**Directions for this task**
Once the pictures are set aside, reproduce the entries below exactly.

**Extracted records**

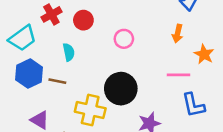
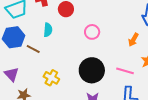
black circle: (121, 89) -> (92, 70), moved
yellow cross: (90, 110) -> (51, 78), size x0.7

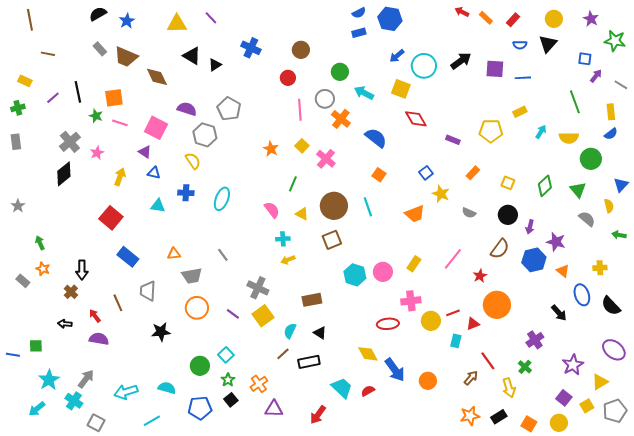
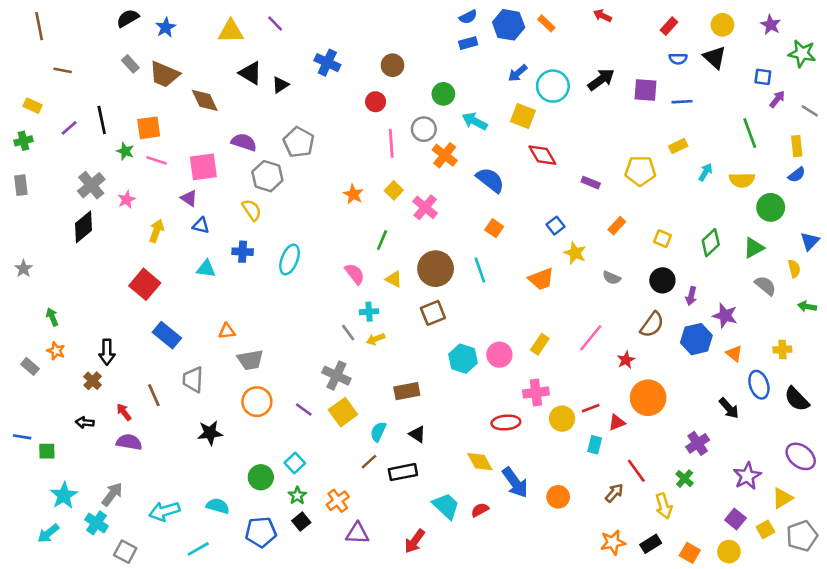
orange rectangle: (486, 18) -> (546, 23), moved
black triangle: (548, 44) -> (715, 57), turned -30
pink square: (156, 128) -> (203, 167), turned -35
green triangle: (578, 190) -> (754, 248), turned 42
gray line: (223, 255) -> (348, 333), moved
blue line: (13, 355) -> (22, 437), moved

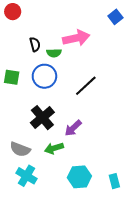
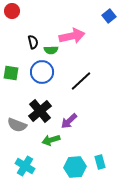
gray semicircle: (20, 149) -> (17, 125), moved
cyan rectangle: (114, 181) -> (100, 162), moved

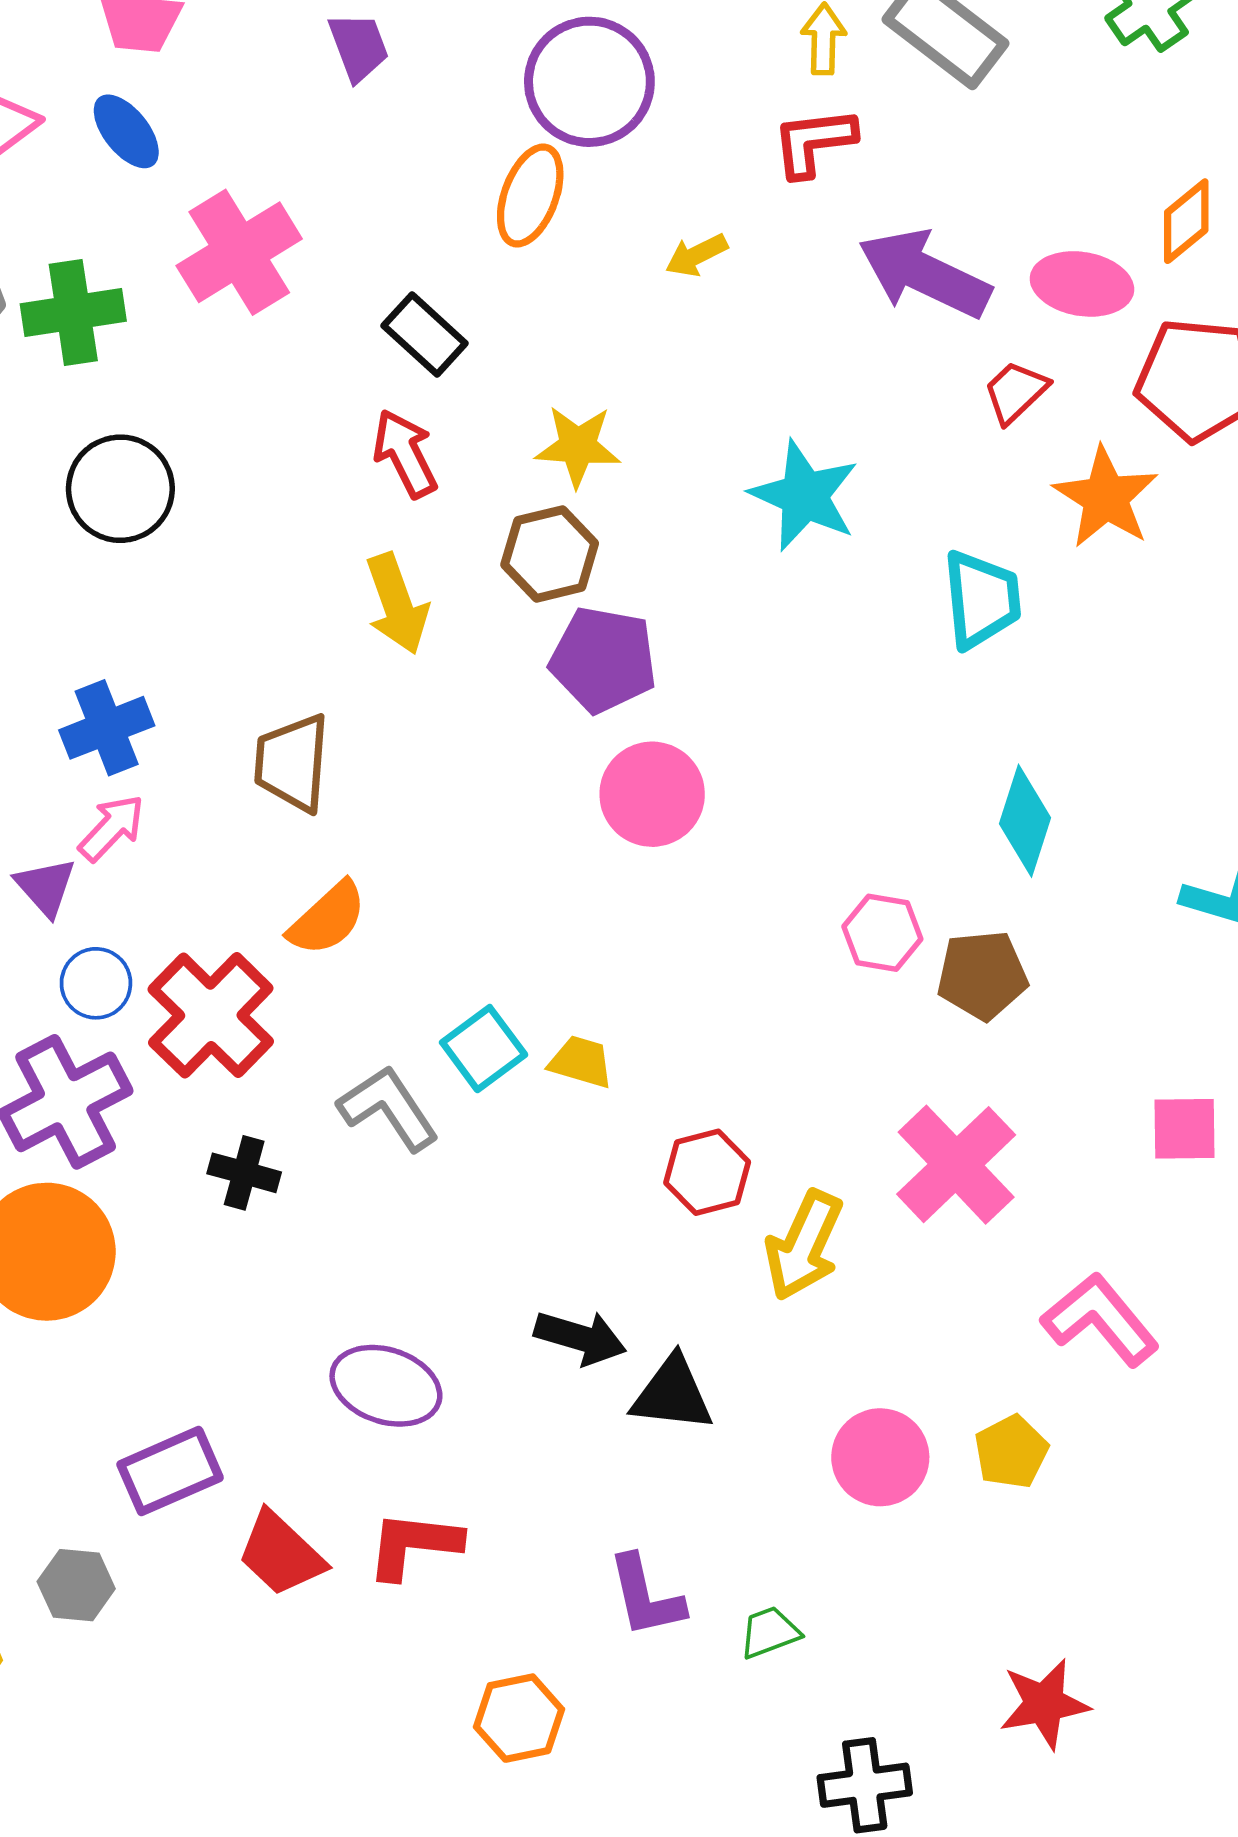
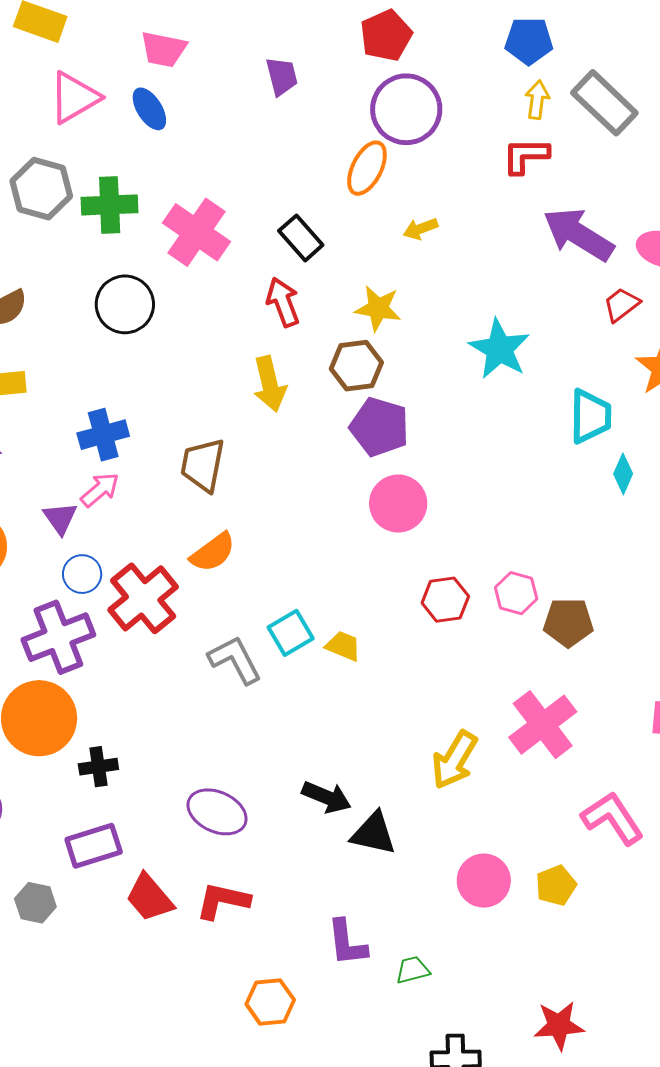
pink cross: (239, 252) -> (196, 232), moved, turned -30
yellow arrow: (697, 255) -> (421, 229), moved
cyan diamond: (1025, 821) -> (623, 474), moved, size x0.7
red hexagon: (707, 1172) -> (445, 600), moved
black cross: (244, 1173) -> (98, 767), moved, turned -30

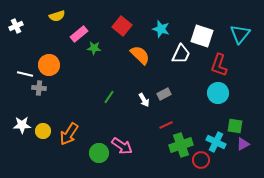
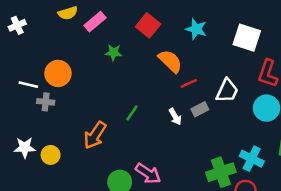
pink rectangle: (79, 34) -> (95, 22), moved
white trapezoid: (181, 54) -> (227, 91), moved
red line: (166, 125) -> (189, 83), moved
orange arrow: (69, 134) -> (95, 135), moved
cyan cross: (216, 142) -> (252, 159), moved

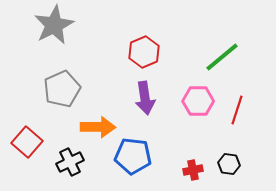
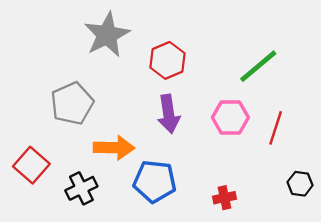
gray star: (54, 25) -> (107, 35), moved
black hexagon: (229, 164) -> (300, 184), moved

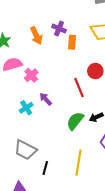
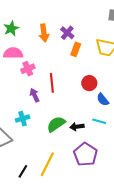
red line: (79, 88) -> (52, 83), moved
cyan cross: (26, 108) -> (23, 119), moved
black line: (45, 168) -> (23, 171), moved

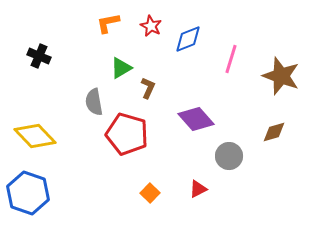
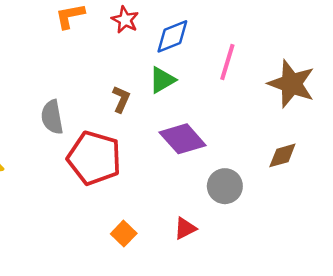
green triangle: (121, 68) -> (162, 80), moved

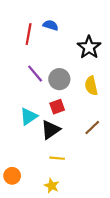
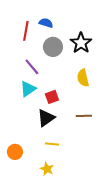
gray circle: (59, 79) -> (53, 47), moved
cyan triangle: (29, 116) -> (28, 89), moved
brown line: (92, 127) -> (84, 116), turned 42
orange circle: (12, 176) -> (15, 152), moved

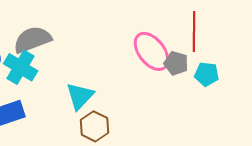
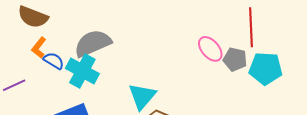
pink ellipse: (152, 51) -> (210, 49), size x0.7
cyan pentagon: (207, 74) -> (266, 68), size x1.4

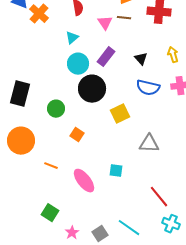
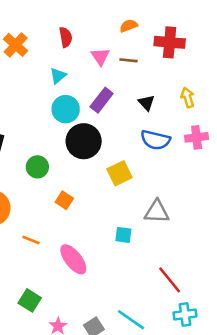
brown line: (124, 18) -> (129, 60), moved
cyan square: (116, 171) -> (123, 235), moved
cyan cross: (171, 224) -> (185, 315), turned -30

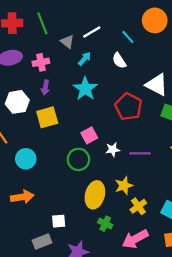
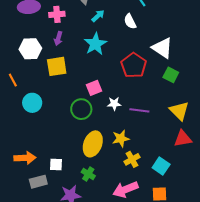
orange arrow: (22, 197) -> (25, 158), moved
green cross: (105, 224) -> (88, 174), moved

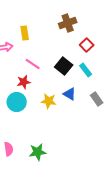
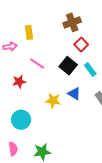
red square: (87, 45) -> (81, 45), moved
red star: (24, 82) -> (19, 82), moved
cyan circle: (17, 102) -> (21, 120), moved

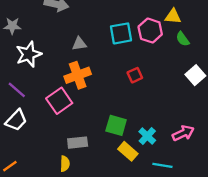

**Answer section**
black circle: (121, 89) -> (92, 70), moved
yellow cross: (90, 110) -> (51, 78), size x0.7

orange rectangle: (486, 18) -> (546, 23), moved
black triangle: (548, 44) -> (715, 57), turned -30
pink square: (156, 128) -> (203, 167), turned -35
green triangle: (578, 190) -> (754, 248), turned 42
gray line: (223, 255) -> (348, 333), moved
blue line: (13, 355) -> (22, 437), moved

gray semicircle: (20, 149) -> (17, 125), moved
cyan rectangle: (114, 181) -> (100, 162), moved

pink cross: (239, 252) -> (196, 232), moved, turned -30
yellow arrow: (697, 255) -> (421, 229), moved
cyan diamond: (1025, 821) -> (623, 474), moved, size x0.7
red hexagon: (707, 1172) -> (445, 600), moved
black cross: (244, 1173) -> (98, 767), moved, turned -30

pink rectangle: (79, 34) -> (95, 22), moved
white trapezoid: (181, 54) -> (227, 91), moved
red line: (166, 125) -> (189, 83), moved
orange arrow: (69, 134) -> (95, 135), moved
cyan cross: (216, 142) -> (252, 159), moved

gray star: (54, 25) -> (107, 35), moved
black hexagon: (229, 164) -> (300, 184), moved

red line: (79, 88) -> (52, 83), moved
cyan cross: (26, 108) -> (23, 119), moved
black line: (45, 168) -> (23, 171), moved

green triangle: (121, 68) -> (162, 80), moved

gray circle: (59, 79) -> (53, 47), moved
cyan triangle: (29, 116) -> (28, 89), moved
brown line: (92, 127) -> (84, 116), turned 42
orange circle: (12, 176) -> (15, 152), moved

pink ellipse: (152, 51) -> (210, 49), size x0.7
cyan pentagon: (207, 74) -> (266, 68), size x1.4

brown line: (124, 18) -> (129, 60), moved
cyan square: (116, 171) -> (123, 235), moved
cyan cross: (171, 224) -> (185, 315), turned -30

orange arrow: (22, 197) -> (25, 158), moved
green cross: (105, 224) -> (88, 174), moved

red square: (87, 45) -> (81, 45), moved
red star: (24, 82) -> (19, 82), moved
cyan circle: (17, 102) -> (21, 120), moved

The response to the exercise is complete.